What you should write out is every line from the one containing "green spoon: 5 -> 6" to the end of the data, exactly and with nothing else.

Data segment |
=== Section Start ===
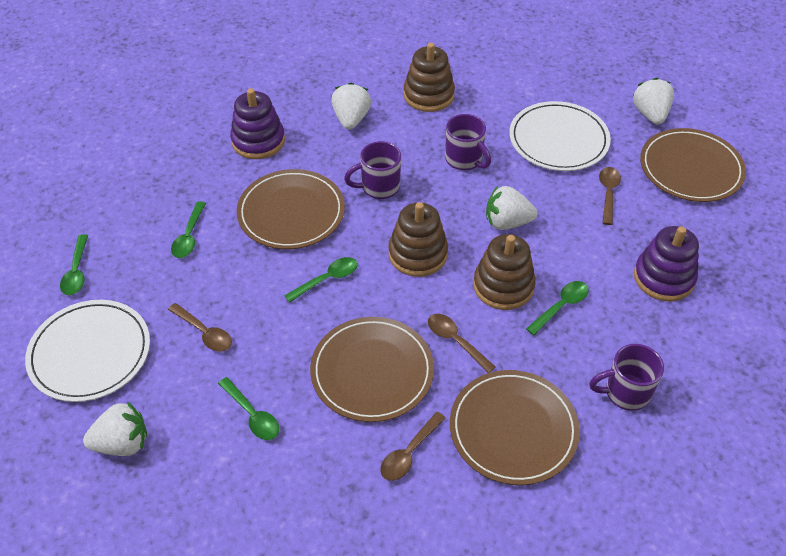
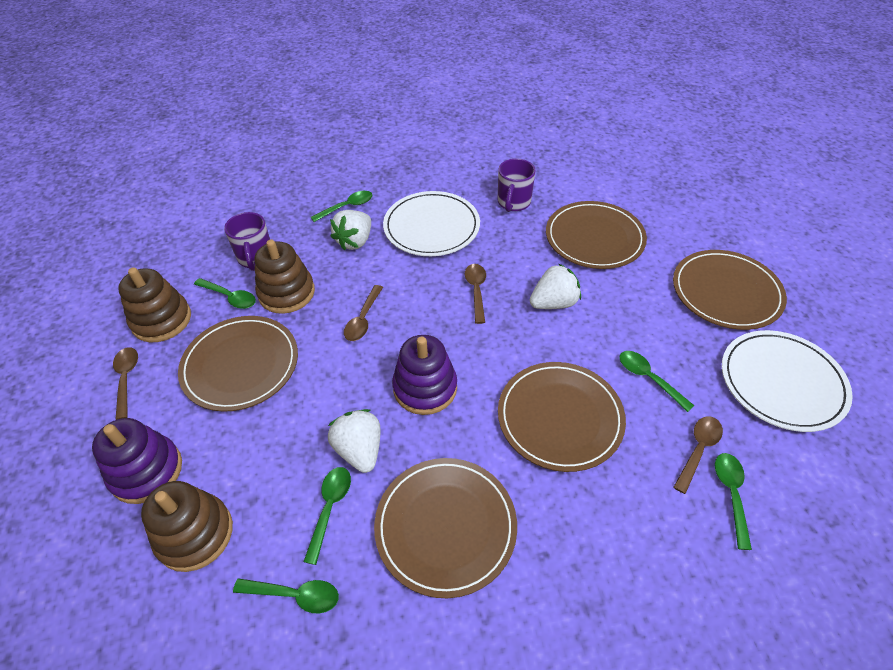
brown plate: 4 -> 5
green spoon: 5 -> 6
purple mug: 3 -> 2
white strawberry: 4 -> 3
=== Section End ===
Solution to this task |
green spoon: 5 -> 6
purple mug: 3 -> 2
white strawberry: 4 -> 3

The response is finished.